───── Information supplied

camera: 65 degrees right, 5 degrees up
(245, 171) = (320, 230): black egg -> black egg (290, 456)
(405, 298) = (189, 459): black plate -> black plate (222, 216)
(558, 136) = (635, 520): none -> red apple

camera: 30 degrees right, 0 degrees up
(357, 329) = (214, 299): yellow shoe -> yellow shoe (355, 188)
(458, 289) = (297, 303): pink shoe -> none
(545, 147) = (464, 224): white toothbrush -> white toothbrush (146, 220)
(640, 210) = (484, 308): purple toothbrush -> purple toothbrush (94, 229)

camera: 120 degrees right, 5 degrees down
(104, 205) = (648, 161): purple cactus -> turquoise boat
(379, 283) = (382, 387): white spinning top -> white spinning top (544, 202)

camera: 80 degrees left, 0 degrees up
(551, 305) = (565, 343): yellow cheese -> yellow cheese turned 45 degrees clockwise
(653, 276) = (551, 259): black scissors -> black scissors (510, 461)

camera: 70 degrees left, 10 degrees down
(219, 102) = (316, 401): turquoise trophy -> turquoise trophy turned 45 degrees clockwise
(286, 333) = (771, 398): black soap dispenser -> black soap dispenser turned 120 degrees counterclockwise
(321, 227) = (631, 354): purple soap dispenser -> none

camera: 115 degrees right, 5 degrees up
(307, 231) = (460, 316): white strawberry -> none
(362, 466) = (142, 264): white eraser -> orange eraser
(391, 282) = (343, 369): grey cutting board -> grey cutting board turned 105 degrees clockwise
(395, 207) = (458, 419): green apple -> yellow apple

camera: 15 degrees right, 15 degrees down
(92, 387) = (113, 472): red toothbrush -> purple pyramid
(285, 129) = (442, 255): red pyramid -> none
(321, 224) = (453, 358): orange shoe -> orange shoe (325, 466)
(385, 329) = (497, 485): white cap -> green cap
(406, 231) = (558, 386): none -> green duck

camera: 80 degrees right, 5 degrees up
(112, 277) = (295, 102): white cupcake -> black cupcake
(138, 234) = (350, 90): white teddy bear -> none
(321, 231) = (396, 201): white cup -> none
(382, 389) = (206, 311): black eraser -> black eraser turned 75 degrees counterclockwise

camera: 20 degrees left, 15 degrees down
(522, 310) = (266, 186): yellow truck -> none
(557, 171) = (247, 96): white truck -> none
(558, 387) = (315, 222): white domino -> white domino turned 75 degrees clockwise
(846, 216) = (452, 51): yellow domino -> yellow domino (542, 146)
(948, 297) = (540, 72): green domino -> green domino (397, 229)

──────────

- [Aim of the task]: Nothing but an exact repetition of the entries is expected here.

- [Response area]:
camera: 65 degrees right, 5 degrees up
(245, 171) = (320, 230): black egg -> black egg (290, 456)
(405, 298) = (189, 459): black plate -> black plate (222, 216)
(558, 136) = (635, 520): none -> red apple

camera: 30 degrees right, 0 degrees up
(357, 329) = (214, 299): yellow shoe -> yellow shoe (355, 188)
(458, 289) = (297, 303): pink shoe -> none
(545, 147) = (464, 224): white toothbrush -> white toothbrush (146, 220)
(640, 210) = (484, 308): purple toothbrush -> purple toothbrush (94, 229)

camera: 120 degrees right, 5 degrees down
(104, 205) = (648, 161): purple cactus -> turquoise boat
(379, 283) = (382, 387): white spinning top -> white spinning top (544, 202)

camera: 80 degrees left, 0 degrees up
(551, 305) = (565, 343): yellow cheese -> yellow cheese turned 45 degrees clockwise
(653, 276) = (551, 259): black scissors -> black scissors (510, 461)

camera: 70 degrees left, 10 degrees down
(219, 102) = (316, 401): turquoise trophy -> turquoise trophy turned 45 degrees clockwise
(286, 333) = (771, 398): black soap dispenser -> black soap dispenser turned 120 degrees counterclockwise
(321, 227) = (631, 354): purple soap dispenser -> none

camera: 115 degrees right, 5 degrees up
(307, 231) = (460, 316): white strawberry -> none
(362, 466) = (142, 264): white eraser -> orange eraser
(391, 282) = (343, 369): grey cutting board -> grey cutting board turned 105 degrees clockwise
(395, 207) = (458, 419): green apple -> yellow apple

camera: 15 degrees right, 15 degrees down
(92, 387) = (113, 472): red toothbrush -> purple pyramid
(285, 129) = (442, 255): red pyramid -> none
(321, 224) = (453, 358): orange shoe -> orange shoe (325, 466)
(385, 329) = (497, 485): white cap -> green cap
(406, 231) = (558, 386): none -> green duck

camera: 80 degrees right, 5 degrees up
(112, 277) = (295, 102): white cupcake -> black cupcake
(138, 234) = (350, 90): white teddy bear -> none
(321, 231) = (396, 201): white cup -> none
(382, 389) = (206, 311): black eraser -> black eraser turned 75 degrees counterclockwise

camera: 20 degrees left, 15 degrees down
(522, 310) = (266, 186): yellow truck -> none
(557, 171) = (247, 96): white truck -> none
(558, 387) = (315, 222): white domino -> white domino turned 75 degrees clockwise
(846, 216) = (452, 51): yellow domino -> yellow domino (542, 146)
(948, 297) = (540, 72): green domino -> green domino (397, 229)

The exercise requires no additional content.